===== THE DATA

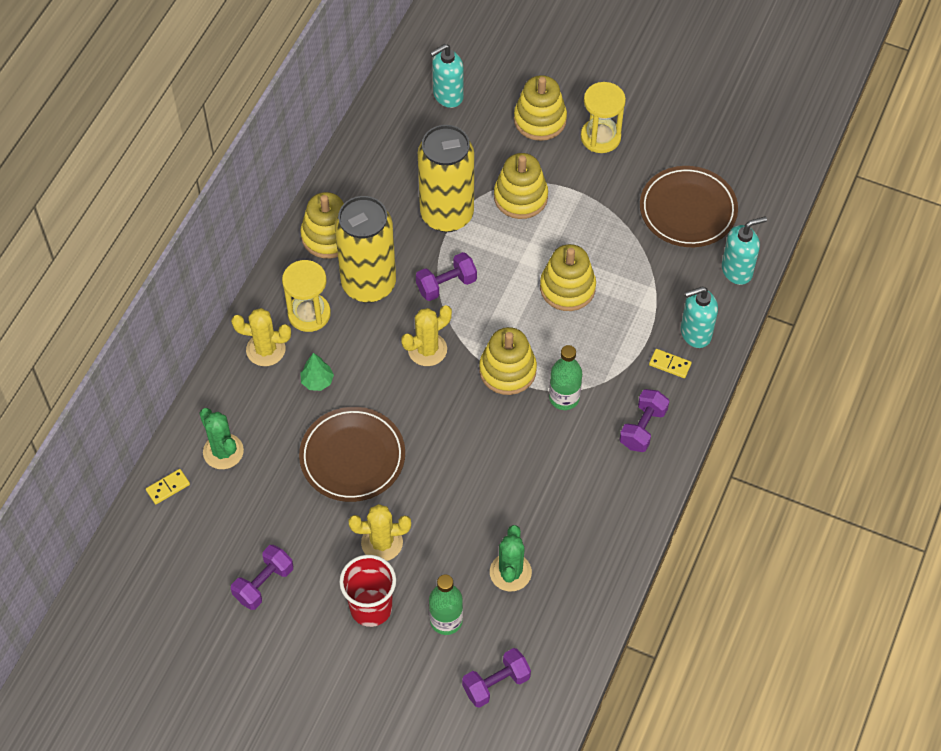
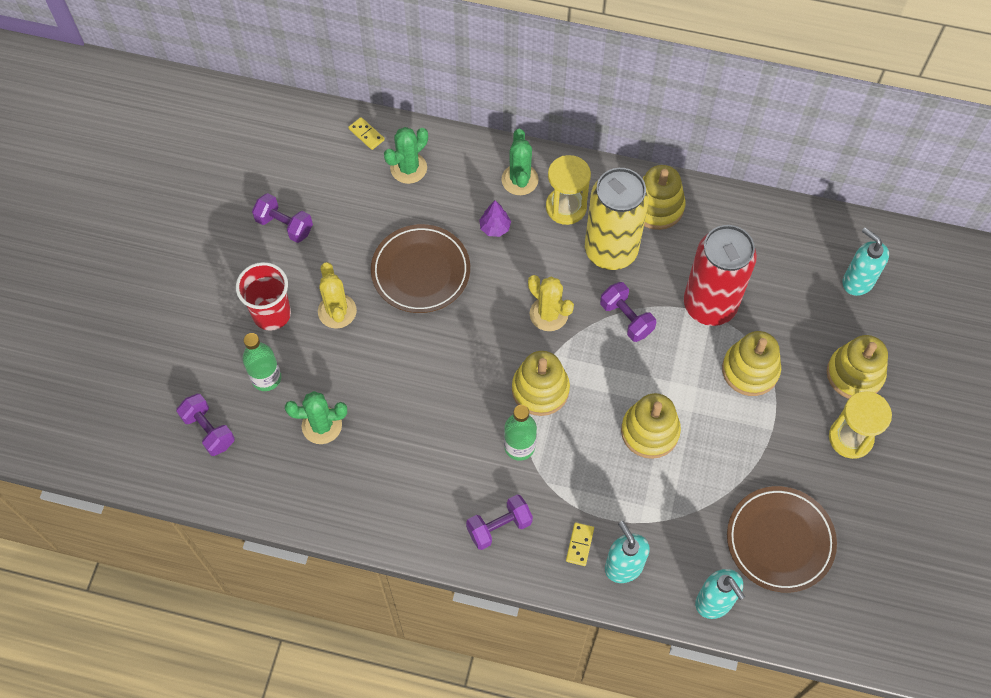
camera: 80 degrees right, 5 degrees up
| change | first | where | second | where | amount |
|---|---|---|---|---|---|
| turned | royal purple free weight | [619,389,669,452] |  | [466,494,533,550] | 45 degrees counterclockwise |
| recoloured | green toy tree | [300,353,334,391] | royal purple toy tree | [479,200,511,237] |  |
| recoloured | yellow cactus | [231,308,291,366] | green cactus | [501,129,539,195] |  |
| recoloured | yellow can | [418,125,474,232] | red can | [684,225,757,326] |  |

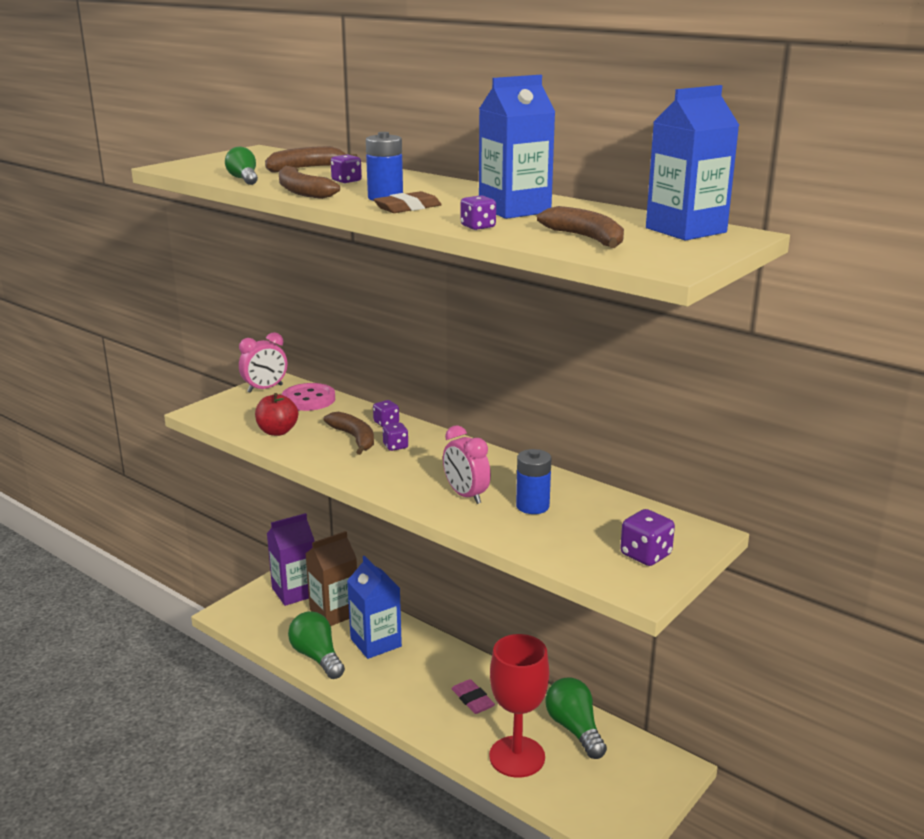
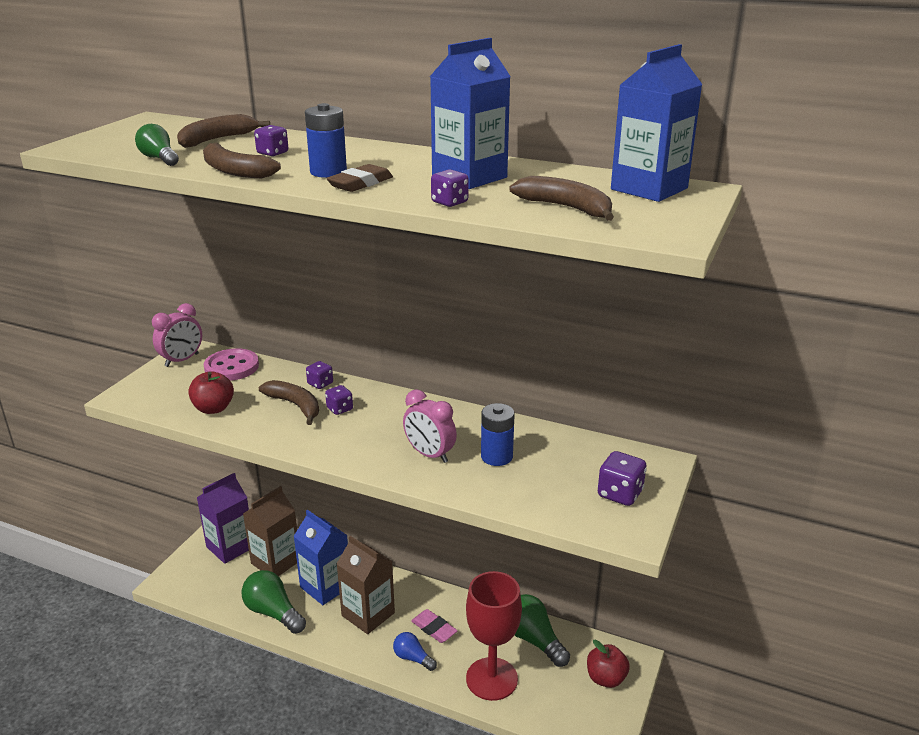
camera: 15 degrees left, 5 degrees up
| change | first | where | second | where | amount |
|---|---|---|---|---|---|
| added |  |  | russet milk carton | [337,536,395,634] |  |
| added |  |  | royal blue bulb | [393,632,437,671] |  |
| added |  |  | red apple fruit | [587,640,630,688] |  |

==========

▶ WHAT YOU ARE ASKED TO DO
Determine how many lines of the material include the string "green", and give only the resulting number.

▶ ANSWER SPACE
2